WHAT TO PRODUCE: Exact copies of all the lines below are required, with the pictures omitted.

DATASET EXTRACT:
Content starts

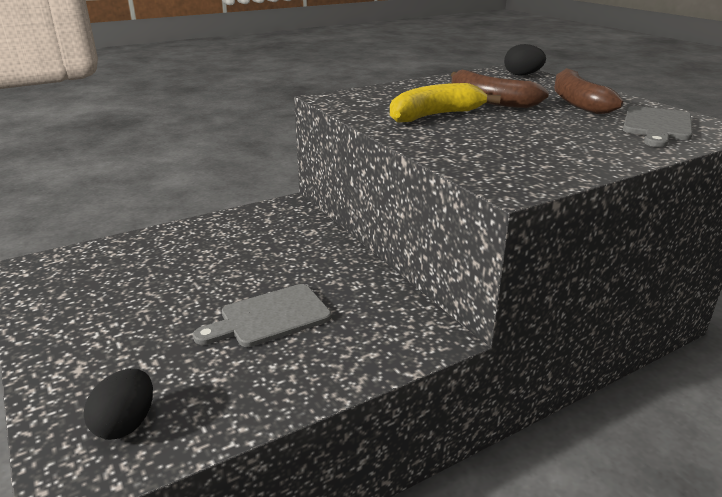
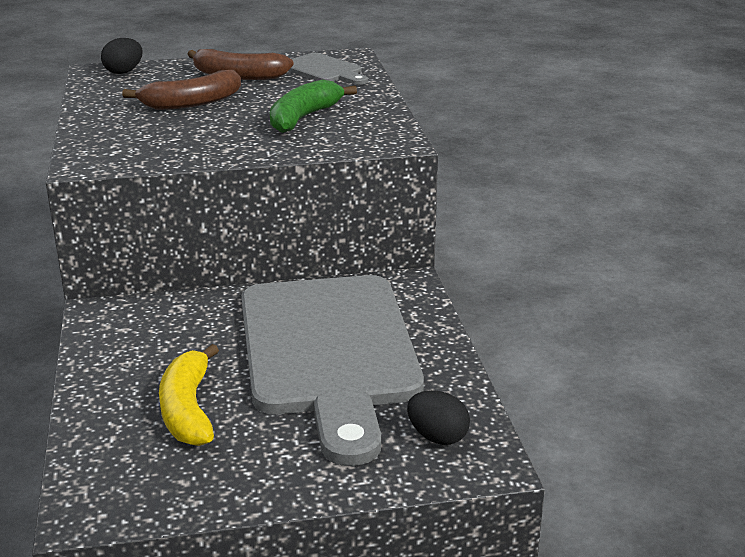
camera: 70 degrees left, 0 degrees up
(270, 317) = (328, 352): grey cutting board -> grey cutting board, size x2.35
(435, 115) = (209, 132): yellow banana -> yellow banana (188, 409)
(516, 138) = (304, 118): none -> green banana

Content ends

OUTPUT:
camera: 70 degrees left, 0 degrees up
(270, 317) = (328, 352): grey cutting board -> grey cutting board, size x2.35
(435, 115) = (209, 132): yellow banana -> yellow banana (188, 409)
(516, 138) = (304, 118): none -> green banana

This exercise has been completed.